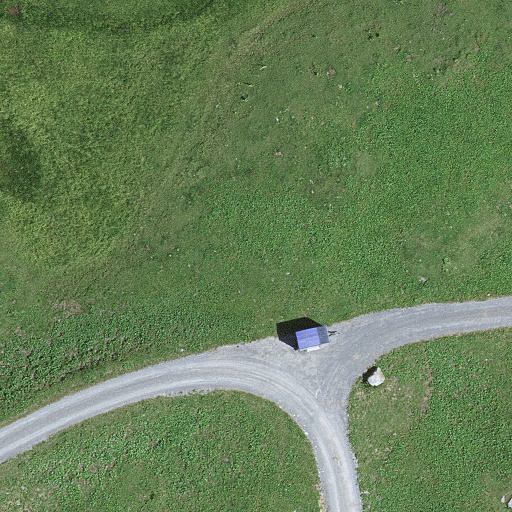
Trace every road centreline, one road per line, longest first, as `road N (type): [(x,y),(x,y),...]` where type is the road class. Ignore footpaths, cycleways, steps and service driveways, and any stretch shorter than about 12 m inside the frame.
road 1 (track): [(0,444),(109,392),(160,377),(236,371),(283,387),(321,425),(343,511)]
road 2 (track): [(321,425),(322,384),(347,346),(371,332),(511,306)]
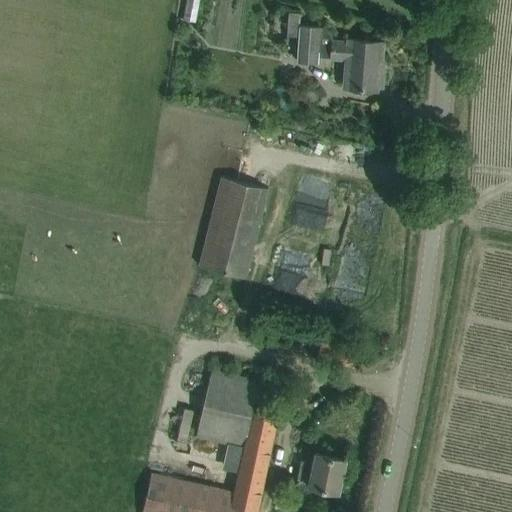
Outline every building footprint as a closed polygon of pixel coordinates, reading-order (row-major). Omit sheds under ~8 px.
[(324,25),(320,25),(300,24),(297,60),(317,61),(318,55),(331,56),(331,57),(346,59),(343,86),(377,89),(378,86),(382,87),(383,73),(379,73),(380,62),(382,63),(383,41),(348,38),(347,40),(332,39),(332,34),(330,31),(327,27),(324,25)] [(306,128),(309,113),(300,111),(303,96),(293,94),(287,124),(306,128)] [(268,187),(221,175),(199,265),(245,276),(268,187)] [(357,366),(362,342),(322,333),(316,357),(357,366)] [(258,380),(211,369),(196,435),(244,446),(234,490),(151,472),(141,511),(256,511),(277,415),(252,410),(258,380)] [(313,462),(301,459),(296,481),(338,491),(346,457),(316,451),(313,462)]
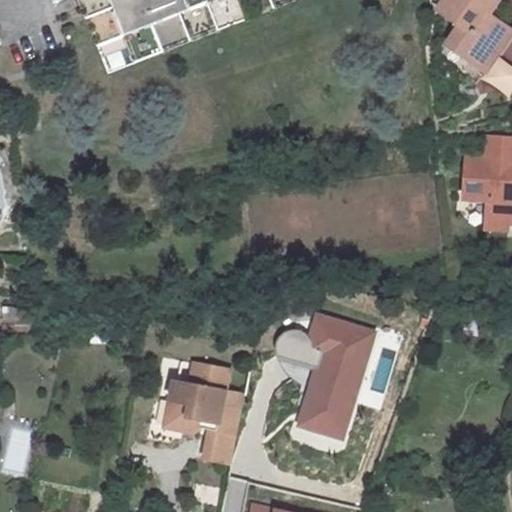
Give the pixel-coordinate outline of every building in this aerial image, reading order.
[(80,0),(98,47),(127,36),(137,63),(220,31),(209,3),(216,0),(270,0),(274,9),(297,0),(80,0)] [(449,45),(471,61),(473,57),(488,68),(511,33),(511,31),(489,15),(499,0),(498,0),(445,0),(439,8),(462,25),(449,45)] [(471,61),(485,72),(488,68),(473,57),(471,61)] [(465,200),(488,202),(486,230),(508,232),(508,225),(511,225),(511,181),(511,182),(511,181),(511,138),(488,137),(486,161),(467,160),(465,200)] [(315,366),(297,426),(344,440),(378,331),(317,312),(310,333),(315,345),(326,348),(320,367),(315,366)] [(278,355),(315,366),(320,367),(326,348),(315,345),(310,333),(308,330),(304,328),(300,327),(295,327),(289,328),(286,330),(282,332),(280,335),(278,338),(276,342),(276,345),(276,348),(276,352),(277,354),(278,355)] [(167,425),(197,432),(204,427),(205,420),(213,421),(212,429),(206,458),(233,463),(247,394),(228,390),(232,369),(197,362),(193,383),(176,379),(167,425)] [(205,420),(204,427),(212,429),(213,421),(205,420)] [(301,511),(252,501),(249,511),(301,511)]
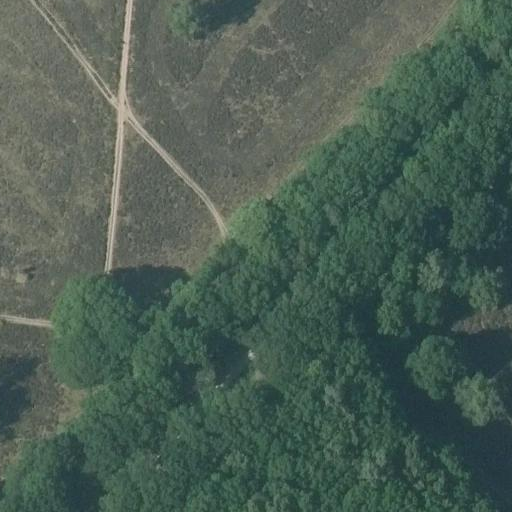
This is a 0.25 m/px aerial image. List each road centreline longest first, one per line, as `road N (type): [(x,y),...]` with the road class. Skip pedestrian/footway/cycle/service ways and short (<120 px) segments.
road 1 (track): [(277,321),(511,71)]
road 2 (track): [(99,511),(277,321)]
road 3 (track): [(481,511),(316,371)]
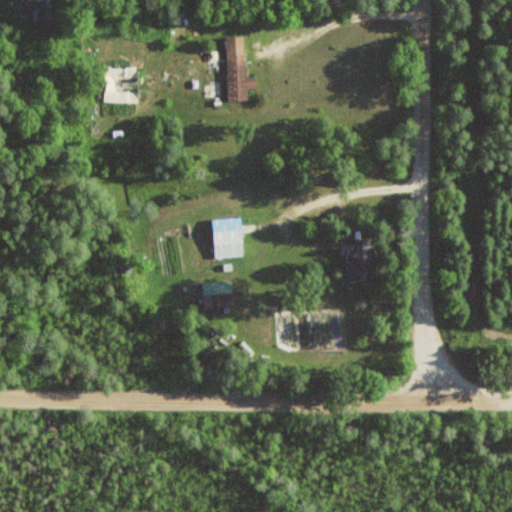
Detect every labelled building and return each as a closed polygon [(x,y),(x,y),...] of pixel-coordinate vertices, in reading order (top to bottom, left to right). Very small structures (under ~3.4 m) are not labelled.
[(21,0),(21,14),(50,14),(49,0),(21,0)] [(245,36),(226,37),(228,101),(248,100),(248,89),(256,88),(256,77),(246,77),(245,36)] [(104,101),(138,101),(138,68),(104,68),(104,101)] [(243,257),(242,218),(213,218),(214,258),(243,257)] [(372,239),(344,239),(344,281),(372,281),(372,239)] [(204,282),(204,306),(233,306),(233,282),(204,282)]
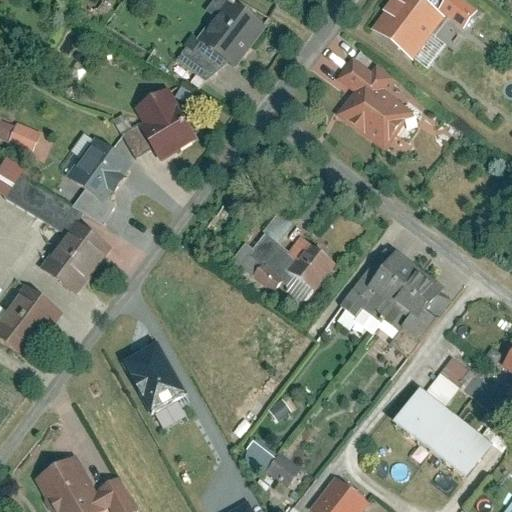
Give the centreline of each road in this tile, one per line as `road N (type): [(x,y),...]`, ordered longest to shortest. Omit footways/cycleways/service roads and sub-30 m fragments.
road 1 (residential): [(0,452),(254,104)]
road 2 (residential): [(511,299),(254,104)]
road 3 (residential): [(254,104),(340,0)]
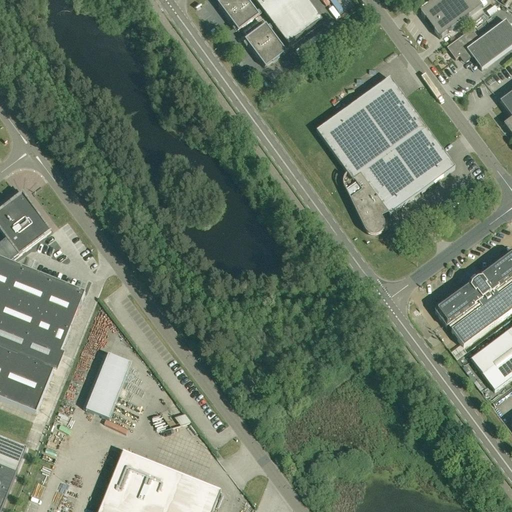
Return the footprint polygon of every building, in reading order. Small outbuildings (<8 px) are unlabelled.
[(305,0),(253,0),(260,10),(256,13),(245,0),(229,0),(219,8),(235,29),(239,26),(242,29),(263,14),(271,24),(250,40),(252,44),(248,47),(264,68),(285,53),(269,32),(274,28),(288,47),(322,22),(305,0)] [(473,0),(469,3),(465,0),(436,0),(419,13),(439,40),(482,8),(475,0),(473,0)] [(466,35),(447,50),(455,61),(460,57),(465,64),(472,59),(481,72),(511,48),(511,31),(506,23),(480,42),(471,31),(466,35)] [(455,170),(389,81),(316,134),(352,183),(344,189),(363,229),(389,216),(390,218),(455,170)] [(511,94),(500,104),(510,118),(511,120),(503,126),(504,127),(511,137),(511,94)] [(25,200),(19,199),(0,213),(0,232),(7,241),(0,246),(0,401),(36,416),(53,373),(85,295),(18,268),(13,261),(50,234),(25,200)] [(510,315),(511,313),(511,253),(511,254),(510,255),(436,309),(435,310),(435,311),(435,313),(435,314),(435,315),(446,329),(448,330),(450,332),(450,333),(463,350),(493,327),(494,327),(510,315)] [(511,330),(470,362),(494,393),(511,379),(511,330)] [(131,366),(108,357),(86,413),(109,422),(131,366)] [(171,408),(164,414),(173,425),(180,420),(171,408)] [(126,431),(130,425),(123,421),(120,426),(126,431)] [(0,511),(1,511),(27,451),(0,439),(0,511)] [(213,511),(220,495),(122,456),(99,511),(213,511)]
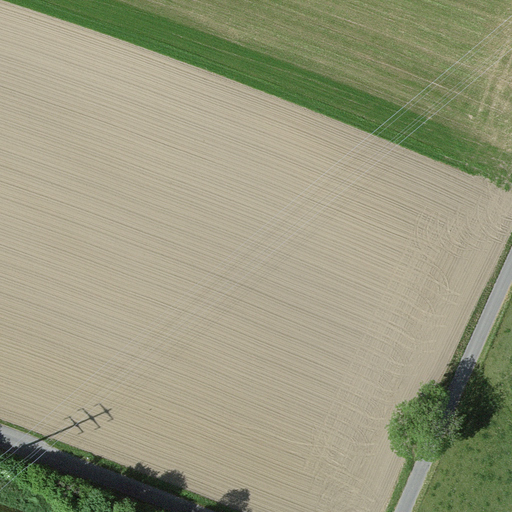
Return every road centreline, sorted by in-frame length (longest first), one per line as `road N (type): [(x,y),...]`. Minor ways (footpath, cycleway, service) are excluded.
road 1 (unclassified): [(511,263),(402,511)]
road 2 (tertiary): [(194,511),(0,436)]
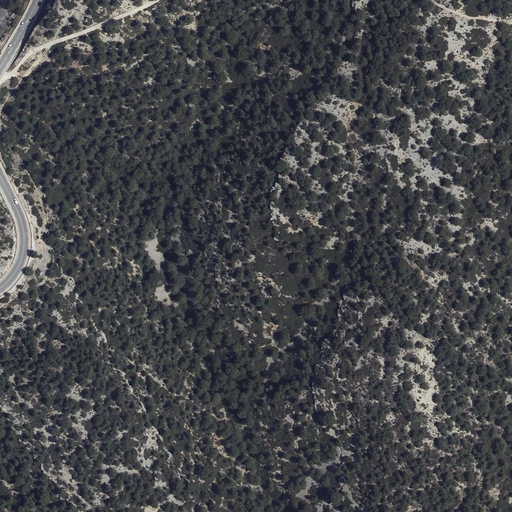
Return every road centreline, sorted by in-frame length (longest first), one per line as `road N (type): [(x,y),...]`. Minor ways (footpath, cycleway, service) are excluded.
road 1 (track): [(155,0),(41,47),(0,81)]
road 2 (secondary): [(0,290),(24,247),(0,176)]
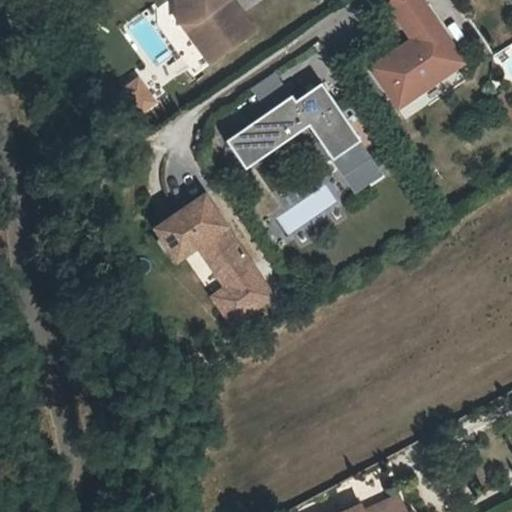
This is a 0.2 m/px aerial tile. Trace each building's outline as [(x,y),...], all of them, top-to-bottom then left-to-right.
[(224,4),(229,0),(178,0),(179,23),(182,23),(198,23),(221,55),(255,31),(242,15),(235,20),(224,4)] [(242,15),(231,0),(229,0),(224,4),(235,20),(242,15)] [(382,0),(410,41),(369,68),(397,110),(467,63),(424,0),(382,0)] [(198,23),(182,23),(190,34),(211,63),(221,55),(198,23)] [(211,63),(190,34),(173,46),(195,75),(211,63)] [(266,112),(290,96),(273,72),(250,88),(266,112)] [(137,74),(118,87),(137,116),(156,104),(137,74)] [(224,141),(239,162),(249,156),(253,162),(313,121),(337,156),(360,141),(321,83),(295,101),(291,95),(290,96),(266,112),(224,141)] [(378,167),(360,141),(337,156),(313,121),(308,125),(355,191),(369,182),(365,176),(378,167)] [(249,156),(239,162),(244,169),(253,163),(249,156)] [(383,175),(378,167),(365,176),(369,182),(370,184),(383,175)] [(272,295),(203,196),(154,230),(176,261),(197,246),(221,280),(226,276),(250,311),(272,295)] [(226,276),(221,280),(207,290),(231,324),(250,311),(226,276)] [(402,511),(396,499),(366,511),(359,511),(358,509),(350,511),(402,511)]
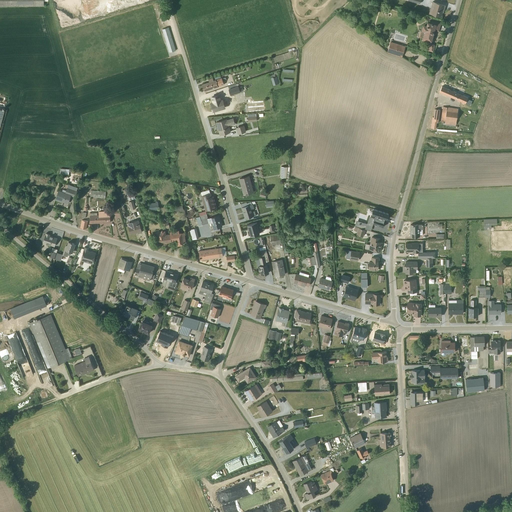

> [Goal]
Write out every entry above line for line with no changes, leaving out the pictures.

> [Result of this task]
Trace every road centreline, one road per line, longest first, as `road N (type): [(x,y),(x,y),...]` where type is the road class. Ignore footpaths, cycleways, steps and service driveways, and any stretch shorter than about 12 m inside the frame.
road 1 (track): [(0,444),(109,392),(160,377),(236,371),(283,387),(321,425),(343,511)]
road 2 (track): [(321,425),(322,384),(347,346),(371,332),(511,306)]
Outline every building footprint as a closed polygon of pixel coordinates, reading-order (row-major). Omit sheds under ~8 px.
[(324,25),(320,25),(300,24),(297,60),(317,61),(318,55),(331,56),(331,57),(346,59),(343,86),(377,89),(378,86),(382,87),(383,73),(379,73),(380,62),(382,63),(383,41),(348,38),(347,40),(332,39),(332,34),(330,31),(327,27),(324,25)] [(306,128),(309,113),(300,111),(303,96),(293,94),(287,124),(306,128)] [(268,187),(221,175),(199,265),(245,276),(268,187)] [(357,366),(362,342),(322,333),(316,357),(357,366)] [(258,380),(211,369),(196,435),(244,446),(234,490),(151,472),(141,511),(256,511),(277,415),(252,410),(258,380)] [(313,462),(301,459),(296,481),(338,491),(346,457),(316,451),(313,462)]
Give the pixel-coordinate outline of every building in this aerial image, reading order.
[(80,0),(98,47),(127,36),(137,63),(220,31),(209,3),(216,0),(270,0),(274,9),(297,0),(80,0)] [(449,45),(471,61),(473,57),(488,68),(511,33),(511,31),(489,15),(499,0),(498,0),(445,0),(439,8),(462,25),(449,45)] [(471,61),(485,72),(488,68),(473,57),(471,61)] [(465,200),(488,202),(486,230),(508,232),(508,225),(511,225),(511,181),(511,182),(511,181),(511,138),(488,137),(486,161),(467,160),(465,200)] [(315,366),(297,426),(344,440),(378,331),(317,312),(310,333),(315,345),(326,348),(320,367),(315,366)] [(278,355),(315,366),(320,367),(326,348),(315,345),(310,333),(308,330),(304,328),(300,327),(295,327),(289,328),(286,330),(282,332),(280,335),(278,338),(276,342),(276,345),(276,348),(276,352),(277,354),(278,355)] [(167,425),(197,432),(204,427),(205,420),(213,421),(212,429),(206,458),(233,463),(247,394),(228,390),(232,369),(197,362),(193,383),(176,379),(167,425)] [(205,420),(204,427),(212,429),(213,421),(205,420)] [(301,511),(252,501),(249,511),(301,511)]
This is a 0.25 m/px aerial image. List each road centreline longest first, one per line, as `road N (type): [(x,y),...]` with the road class. Skip pedestrian/footway/cycle/service ways and short (<120 px) segments.
road 1 (track): [(277,321),(511,71)]
road 2 (track): [(99,511),(277,321)]
road 3 (track): [(481,511),(316,371)]
Detect every labelled building and return each as a closed polygon [(x,y),(x,y),...] of pixel-coordinate vertices, in reading order (top to bottom, left to right). Very small structures (under ~3.4 m) are not labelled.
[(21,0),(21,14),(50,14),(49,0),(21,0)] [(245,36),(226,37),(228,101),(248,100),(248,89),(256,88),(256,77),(246,77),(245,36)] [(104,101),(138,101),(138,68),(104,68),(104,101)] [(243,257),(242,218),(213,218),(214,258),(243,257)] [(372,239),(344,239),(344,281),(372,281),(372,239)] [(204,282),(204,306),(233,306),(233,282),(204,282)]
Give the centreline of each road in this tile, one per line as `road N (type): [(x,y),...]`, ordered longest to shortest. Omit footways/cycleways/service roads and sub-30 m fragments.
road 1 (residential): [(0,452),(254,104)]
road 2 (residential): [(511,299),(254,104)]
road 3 (residential): [(254,104),(340,0)]
Return the footprint polygon of every building, in reading order. Small outbuildings (<8 px) are unlabelled.
[(305,0),(253,0),(260,10),(256,13),(245,0),(229,0),(219,8),(235,29),(239,26),(242,29),(263,14),(271,24),(250,40),(252,44),(248,47),(264,68),(285,53),(269,32),(274,28),(288,47),(322,22),(305,0)] [(473,0),(469,3),(465,0),(436,0),(419,13),(439,40),(482,8),(475,0),(473,0)] [(466,35),(447,50),(455,61),(460,57),(465,64),(472,59),(481,72),(511,48),(511,31),(506,23),(480,42),(471,31),(466,35)] [(455,170),(389,81),(316,134),(352,183),(344,189),(363,229),(389,216),(390,218),(455,170)] [(511,94),(500,104),(510,118),(511,120),(503,126),(504,127),(511,137),(511,94)] [(25,200),(19,199),(0,213),(0,232),(7,241),(0,246),(0,401),(36,416),(53,373),(85,295),(18,268),(13,261),(50,234),(25,200)] [(510,315),(511,313),(511,253),(511,254),(510,255),(436,309),(435,310),(435,311),(435,313),(435,314),(435,315),(446,329),(448,330),(450,332),(450,333),(463,350),(493,327),(494,327),(510,315)] [(511,330),(470,362),(494,393),(511,379),(511,330)] [(131,366),(108,357),(86,413),(109,422),(131,366)] [(171,408),(164,414),(173,425),(180,420),(171,408)] [(126,431),(130,425),(123,421),(120,426),(126,431)] [(0,511),(1,511),(27,451),(0,439),(0,511)] [(213,511),(220,495),(122,456),(99,511),(213,511)]
Return every road centreline, sorted by in-frame length (longest first), one per line as `road N (type): [(x,y),...]`. Minor ways (footpath, cycleway, service) are excluded.
road 1 (unclassified): [(511,263),(402,511)]
road 2 (tertiary): [(194,511),(0,436)]
Return every road centreline, sorted by in-frame length (longest first), one per line as `road N (type): [(x,y),...]`. Minor ways (footpath, cycleway, service) are excluded.
road 1 (track): [(155,0),(41,47),(0,81)]
road 2 (secondary): [(0,290),(24,247),(0,176)]
This is a 0.2 m/px aerial tile. Trace each building's outline as [(x,y),...], all of them, top-to-bottom then left-to-right.
[(224,4),(229,0),(178,0),(179,23),(182,23),(198,23),(221,55),(255,31),(242,15),(235,20),(224,4)] [(242,15),(231,0),(229,0),(224,4),(235,20),(242,15)] [(382,0),(410,41),(369,68),(397,110),(467,63),(424,0),(382,0)] [(198,23),(182,23),(190,34),(211,63),(221,55),(198,23)] [(211,63),(190,34),(173,46),(195,75),(211,63)] [(266,112),(290,96),(273,72),(250,88),(266,112)] [(137,74),(118,87),(137,116),(156,104),(137,74)] [(224,141),(239,162),(249,156),(253,162),(313,121),(337,156),(360,141),(321,83),(295,101),(291,95),(290,96),(266,112),(224,141)] [(378,167),(360,141),(337,156),(313,121),(308,125),(355,191),(369,182),(365,176),(378,167)] [(249,156),(239,162),(244,169),(253,163),(249,156)] [(383,175),(378,167),(365,176),(369,182),(370,184),(383,175)] [(272,295),(203,196),(154,230),(176,261),(197,246),(221,280),(226,276),(250,311),(272,295)] [(226,276),(221,280),(207,290),(231,324),(250,311),(226,276)] [(402,511),(396,499),(366,511),(359,511),(358,509),(350,511),(402,511)]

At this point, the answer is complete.